What you will do:
Reproduce the closing part of the entries exactly: the line with "change=repainted; old=gruszka [żółty];" and all lines after it, ending with the last line, and nothing else.

Data for this task:
↓↓↓

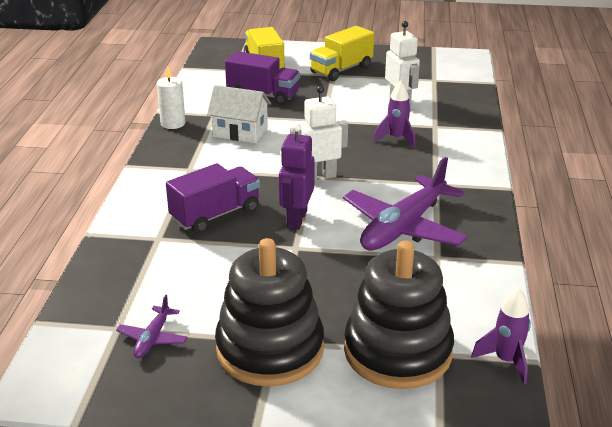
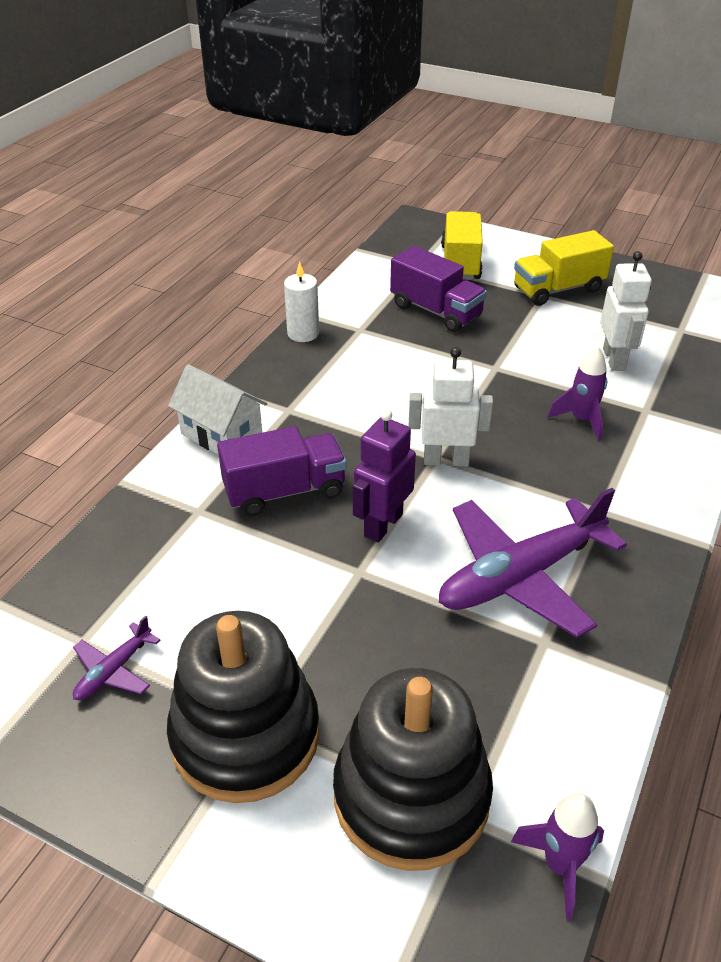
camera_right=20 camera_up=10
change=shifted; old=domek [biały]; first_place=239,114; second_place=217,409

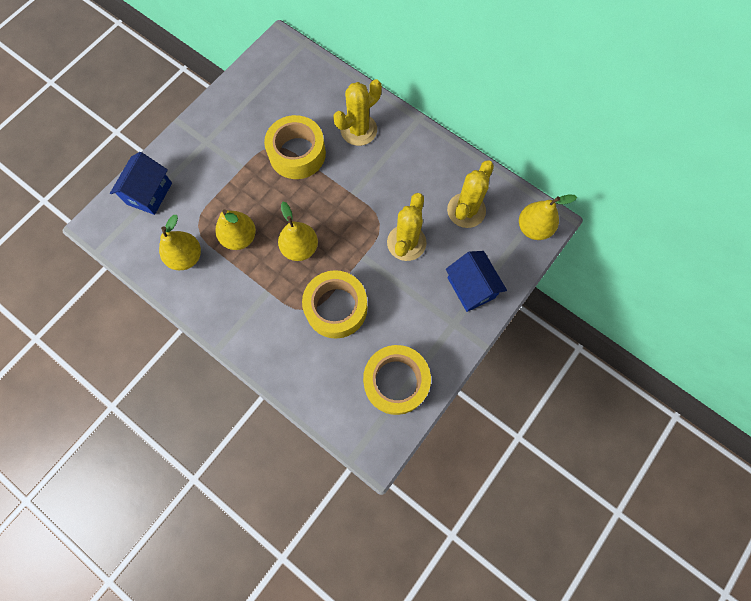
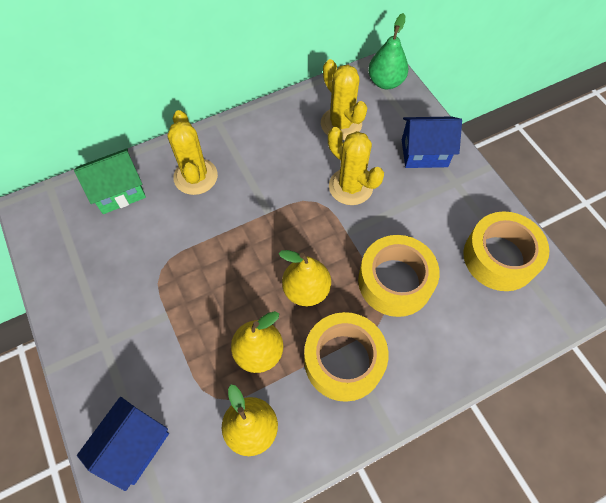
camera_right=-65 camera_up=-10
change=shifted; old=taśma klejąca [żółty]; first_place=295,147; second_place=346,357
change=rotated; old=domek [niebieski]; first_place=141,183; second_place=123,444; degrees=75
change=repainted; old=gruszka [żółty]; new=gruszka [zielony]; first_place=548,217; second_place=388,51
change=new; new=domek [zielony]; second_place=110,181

↑↑↑

Solution to this problem:
change=repainted; old=gruszka [żółty]; new=gruszka [zielony]; first_place=548,217; second_place=388,51
change=new; new=domek [zielony]; second_place=110,181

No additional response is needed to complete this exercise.